#### TASK DIRECTIONS:
Repeat the records below in their entirety, exactly.

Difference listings
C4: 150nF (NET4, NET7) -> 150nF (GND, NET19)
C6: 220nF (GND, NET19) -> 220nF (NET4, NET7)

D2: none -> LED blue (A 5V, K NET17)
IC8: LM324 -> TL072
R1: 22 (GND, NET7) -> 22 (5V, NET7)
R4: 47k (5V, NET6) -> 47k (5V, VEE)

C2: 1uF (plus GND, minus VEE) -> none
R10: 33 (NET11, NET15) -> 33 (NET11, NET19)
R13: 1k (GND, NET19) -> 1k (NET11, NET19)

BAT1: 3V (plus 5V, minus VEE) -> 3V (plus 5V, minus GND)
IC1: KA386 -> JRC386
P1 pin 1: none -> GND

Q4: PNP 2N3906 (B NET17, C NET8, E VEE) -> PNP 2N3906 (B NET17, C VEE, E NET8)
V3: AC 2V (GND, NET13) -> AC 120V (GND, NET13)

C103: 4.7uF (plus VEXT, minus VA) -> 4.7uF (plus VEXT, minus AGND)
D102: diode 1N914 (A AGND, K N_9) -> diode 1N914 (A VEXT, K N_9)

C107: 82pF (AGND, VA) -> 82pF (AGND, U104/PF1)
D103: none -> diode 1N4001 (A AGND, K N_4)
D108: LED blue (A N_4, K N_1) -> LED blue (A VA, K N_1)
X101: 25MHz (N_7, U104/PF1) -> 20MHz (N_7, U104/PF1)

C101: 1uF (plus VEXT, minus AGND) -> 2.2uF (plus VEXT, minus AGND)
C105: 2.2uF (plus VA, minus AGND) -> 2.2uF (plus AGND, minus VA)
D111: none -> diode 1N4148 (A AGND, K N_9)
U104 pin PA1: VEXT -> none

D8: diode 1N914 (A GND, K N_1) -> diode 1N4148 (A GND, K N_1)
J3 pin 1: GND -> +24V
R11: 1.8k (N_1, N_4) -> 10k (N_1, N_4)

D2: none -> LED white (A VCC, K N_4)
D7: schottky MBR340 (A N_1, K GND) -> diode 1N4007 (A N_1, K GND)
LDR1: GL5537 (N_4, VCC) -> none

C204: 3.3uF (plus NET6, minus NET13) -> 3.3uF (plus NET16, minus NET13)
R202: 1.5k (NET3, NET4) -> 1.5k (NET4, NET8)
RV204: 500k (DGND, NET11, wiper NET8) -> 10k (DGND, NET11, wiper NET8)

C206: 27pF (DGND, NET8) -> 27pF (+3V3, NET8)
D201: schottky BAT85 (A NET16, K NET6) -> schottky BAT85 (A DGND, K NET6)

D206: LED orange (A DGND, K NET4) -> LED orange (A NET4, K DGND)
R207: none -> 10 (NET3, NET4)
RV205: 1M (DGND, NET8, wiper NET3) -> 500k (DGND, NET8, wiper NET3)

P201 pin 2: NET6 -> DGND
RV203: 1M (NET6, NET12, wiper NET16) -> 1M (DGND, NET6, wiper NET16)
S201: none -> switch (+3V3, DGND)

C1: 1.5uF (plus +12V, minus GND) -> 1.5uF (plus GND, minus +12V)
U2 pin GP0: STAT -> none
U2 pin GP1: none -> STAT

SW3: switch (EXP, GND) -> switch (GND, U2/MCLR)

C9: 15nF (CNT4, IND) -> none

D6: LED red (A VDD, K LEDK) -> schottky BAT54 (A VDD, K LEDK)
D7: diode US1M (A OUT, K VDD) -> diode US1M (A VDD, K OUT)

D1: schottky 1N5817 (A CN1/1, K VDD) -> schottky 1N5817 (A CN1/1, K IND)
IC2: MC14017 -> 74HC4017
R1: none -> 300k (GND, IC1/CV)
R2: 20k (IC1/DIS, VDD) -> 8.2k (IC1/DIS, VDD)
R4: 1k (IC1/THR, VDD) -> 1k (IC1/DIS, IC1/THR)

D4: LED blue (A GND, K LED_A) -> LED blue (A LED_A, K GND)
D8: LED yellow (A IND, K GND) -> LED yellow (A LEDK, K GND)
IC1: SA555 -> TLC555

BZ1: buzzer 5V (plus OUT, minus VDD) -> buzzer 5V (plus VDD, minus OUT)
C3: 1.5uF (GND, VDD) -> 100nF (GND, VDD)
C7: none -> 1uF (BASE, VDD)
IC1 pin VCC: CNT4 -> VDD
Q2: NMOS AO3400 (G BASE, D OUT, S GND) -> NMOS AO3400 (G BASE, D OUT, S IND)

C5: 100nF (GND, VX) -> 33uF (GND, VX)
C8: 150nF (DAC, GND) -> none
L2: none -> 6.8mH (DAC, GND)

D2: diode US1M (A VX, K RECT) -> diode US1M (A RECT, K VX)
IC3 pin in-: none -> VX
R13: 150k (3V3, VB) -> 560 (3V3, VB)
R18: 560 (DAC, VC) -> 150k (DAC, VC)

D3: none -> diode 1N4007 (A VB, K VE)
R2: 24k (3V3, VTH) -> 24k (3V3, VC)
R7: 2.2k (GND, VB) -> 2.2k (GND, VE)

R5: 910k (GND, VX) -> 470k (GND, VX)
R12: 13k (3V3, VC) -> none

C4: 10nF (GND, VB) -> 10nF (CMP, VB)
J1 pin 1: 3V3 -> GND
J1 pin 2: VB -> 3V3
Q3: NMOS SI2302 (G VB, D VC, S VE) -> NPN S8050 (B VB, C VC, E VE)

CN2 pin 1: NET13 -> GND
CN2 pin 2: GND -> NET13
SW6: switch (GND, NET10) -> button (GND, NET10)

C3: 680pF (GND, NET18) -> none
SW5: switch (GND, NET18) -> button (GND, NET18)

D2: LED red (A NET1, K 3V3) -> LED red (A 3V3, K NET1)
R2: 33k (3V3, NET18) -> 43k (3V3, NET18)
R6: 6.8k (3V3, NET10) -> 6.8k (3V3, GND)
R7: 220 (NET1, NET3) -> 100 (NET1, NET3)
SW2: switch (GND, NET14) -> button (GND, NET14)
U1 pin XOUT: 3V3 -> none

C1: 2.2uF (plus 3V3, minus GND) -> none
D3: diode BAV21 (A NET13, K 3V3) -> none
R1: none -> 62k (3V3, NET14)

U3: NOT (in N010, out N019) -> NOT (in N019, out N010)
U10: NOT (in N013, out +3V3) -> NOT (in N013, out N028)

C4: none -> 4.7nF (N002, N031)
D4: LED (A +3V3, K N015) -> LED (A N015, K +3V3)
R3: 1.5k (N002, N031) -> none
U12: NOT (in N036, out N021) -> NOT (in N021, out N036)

#### RESPONSE TO THE EXERCISE:
C4: 150nF (NET4, NET7) -> 150nF (GND, NET19)
C6: 220nF (GND, NET19) -> 220nF (NET4, NET7)

D2: none -> LED blue (A 5V, K NET17)
IC8: LM324 -> TL072
R1: 22 (GND, NET7) -> 22 (5V, NET7)
R4: 47k (5V, NET6) -> 47k (5V, VEE)

C2: 1uF (plus GND, minus VEE) -> none
R10: 33 (NET11, NET15) -> 33 (NET11, NET19)
R13: 1k (GND, NET19) -> 1k (NET11, NET19)

BAT1: 3V (plus 5V, minus VEE) -> 3V (plus 5V, minus GND)
IC1: KA386 -> JRC386
P1 pin 1: none -> GND

Q4: PNP 2N3906 (B NET17, C NET8, E VEE) -> PNP 2N3906 (B NET17, C VEE, E NET8)
V3: AC 2V (GND, NET13) -> AC 120V (GND, NET13)

C103: 4.7uF (plus VEXT, minus VA) -> 4.7uF (plus VEXT, minus AGND)
D102: diode 1N914 (A AGND, K N_9) -> diode 1N914 (A VEXT, K N_9)

C107: 82pF (AGND, VA) -> 82pF (AGND, U104/PF1)
D103: none -> diode 1N4001 (A AGND, K N_4)
D108: LED blue (A N_4, K N_1) -> LED blue (A VA, K N_1)
X101: 25MHz (N_7, U104/PF1) -> 20MHz (N_7, U104/PF1)

C101: 1uF (plus VEXT, minus AGND) -> 2.2uF (plus VEXT, minus AGND)
C105: 2.2uF (plus VA, minus AGND) -> 2.2uF (plus AGND, minus VA)
D111: none -> diode 1N4148 (A AGND, K N_9)
U104 pin PA1: VEXT -> none

D8: diode 1N914 (A GND, K N_1) -> diode 1N4148 (A GND, K N_1)
J3 pin 1: GND -> +24V
R11: 1.8k (N_1, N_4) -> 10k (N_1, N_4)

D2: none -> LED white (A VCC, K N_4)
D7: schottky MBR340 (A N_1, K GND) -> diode 1N4007 (A N_1, K GND)
LDR1: GL5537 (N_4, VCC) -> none

C204: 3.3uF (plus NET6, minus NET13) -> 3.3uF (plus NET16, minus NET13)
R202: 1.5k (NET3, NET4) -> 1.5k (NET4, NET8)
RV204: 500k (DGND, NET11, wiper NET8) -> 10k (DGND, NET11, wiper NET8)

C206: 27pF (DGND, NET8) -> 27pF (+3V3, NET8)
D201: schottky BAT85 (A NET16, K NET6) -> schottky BAT85 (A DGND, K NET6)

D206: LED orange (A DGND, K NET4) -> LED orange (A NET4, K DGND)
R207: none -> 10 (NET3, NET4)
RV205: 1M (DGND, NET8, wiper NET3) -> 500k (DGND, NET8, wiper NET3)

P201 pin 2: NET6 -> DGND
RV203: 1M (NET6, NET12, wiper NET16) -> 1M (DGND, NET6, wiper NET16)
S201: none -> switch (+3V3, DGND)

C1: 1.5uF (plus +12V, minus GND) -> 1.5uF (plus GND, minus +12V)
U2 pin GP0: STAT -> none
U2 pin GP1: none -> STAT

SW3: switch (EXP, GND) -> switch (GND, U2/MCLR)

C9: 15nF (CNT4, IND) -> none

D6: LED red (A VDD, K LEDK) -> schottky BAT54 (A VDD, K LEDK)
D7: diode US1M (A OUT, K VDD) -> diode US1M (A VDD, K OUT)

D1: schottky 1N5817 (A CN1/1, K VDD) -> schottky 1N5817 (A CN1/1, K IND)
IC2: MC14017 -> 74HC4017
R1: none -> 300k (GND, IC1/CV)
R2: 20k (IC1/DIS, VDD) -> 8.2k (IC1/DIS, VDD)
R4: 1k (IC1/THR, VDD) -> 1k (IC1/DIS, IC1/THR)

D4: LED blue (A GND, K LED_A) -> LED blue (A LED_A, K GND)
D8: LED yellow (A IND, K GND) -> LED yellow (A LEDK, K GND)
IC1: SA555 -> TLC555

BZ1: buzzer 5V (plus OUT, minus VDD) -> buzzer 5V (plus VDD, minus OUT)
C3: 1.5uF (GND, VDD) -> 100nF (GND, VDD)
C7: none -> 1uF (BASE, VDD)
IC1 pin VCC: CNT4 -> VDD
Q2: NMOS AO3400 (G BASE, D OUT, S GND) -> NMOS AO3400 (G BASE, D OUT, S IND)

C5: 100nF (GND, VX) -> 33uF (GND, VX)
C8: 150nF (DAC, GND) -> none
L2: none -> 6.8mH (DAC, GND)

D2: diode US1M (A VX, K RECT) -> diode US1M (A RECT, K VX)
IC3 pin in-: none -> VX
R13: 150k (3V3, VB) -> 560 (3V3, VB)
R18: 560 (DAC, VC) -> 150k (DAC, VC)

D3: none -> diode 1N4007 (A VB, K VE)
R2: 24k (3V3, VTH) -> 24k (3V3, VC)
R7: 2.2k (GND, VB) -> 2.2k (GND, VE)

R5: 910k (GND, VX) -> 470k (GND, VX)
R12: 13k (3V3, VC) -> none

C4: 10nF (GND, VB) -> 10nF (CMP, VB)
J1 pin 1: 3V3 -> GND
J1 pin 2: VB -> 3V3
Q3: NMOS SI2302 (G VB, D VC, S VE) -> NPN S8050 (B VB, C VC, E VE)

CN2 pin 1: NET13 -> GND
CN2 pin 2: GND -> NET13
SW6: switch (GND, NET10) -> button (GND, NET10)

C3: 680pF (GND, NET18) -> none
SW5: switch (GND, NET18) -> button (GND, NET18)

D2: LED red (A NET1, K 3V3) -> LED red (A 3V3, K NET1)
R2: 33k (3V3, NET18) -> 43k (3V3, NET18)
R6: 6.8k (3V3, NET10) -> 6.8k (3V3, GND)
R7: 220 (NET1, NET3) -> 100 (NET1, NET3)
SW2: switch (GND, NET14) -> button (GND, NET14)
U1 pin XOUT: 3V3 -> none

C1: 2.2uF (plus 3V3, minus GND) -> none
D3: diode BAV21 (A NET13, K 3V3) -> none
R1: none -> 62k (3V3, NET14)

U3: NOT (in N010, out N019) -> NOT (in N019, out N010)
U10: NOT (in N013, out +3V3) -> NOT (in N013, out N028)

C4: none -> 4.7nF (N002, N031)
D4: LED (A +3V3, K N015) -> LED (A N015, K +3V3)
R3: 1.5k (N002, N031) -> none
U12: NOT (in N036, out N021) -> NOT (in N021, out N036)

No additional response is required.